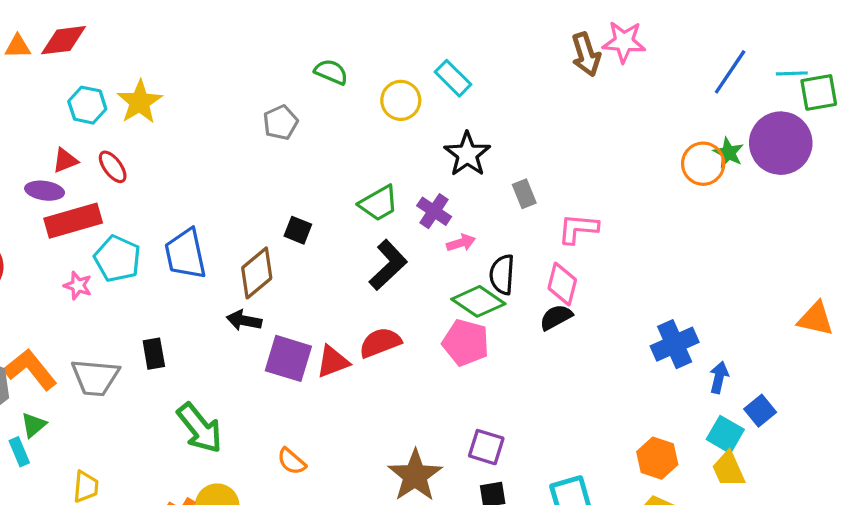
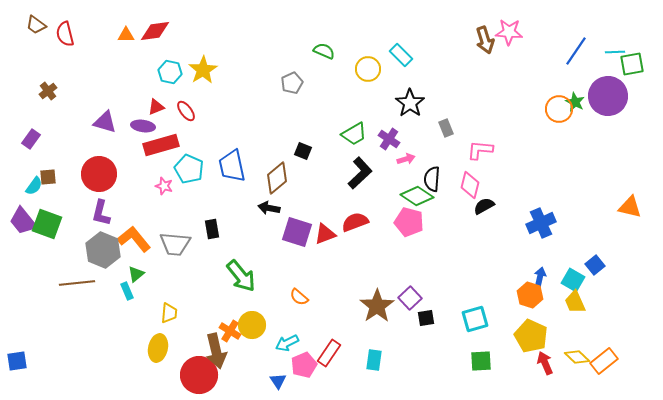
black semicircle: (556, 317) -> (484, 206), moved
blue arrow: (719, 377) -> (540, 277), moved
purple square: (486, 447) -> (410, 298), moved, turned 30

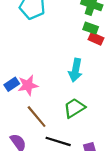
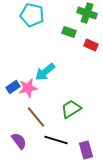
green rectangle: (91, 28) -> (69, 32), moved
cyan arrow: (75, 70) -> (45, 72), moved, turned 40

• _About this task_: Write out all the records again, exactly, minus any pictures.

• _Task answer_:
black semicircle: (556, 317) -> (484, 206), moved
blue arrow: (719, 377) -> (540, 277), moved
purple square: (486, 447) -> (410, 298), moved, turned 30

green rectangle: (91, 28) -> (69, 32), moved
cyan arrow: (75, 70) -> (45, 72), moved, turned 40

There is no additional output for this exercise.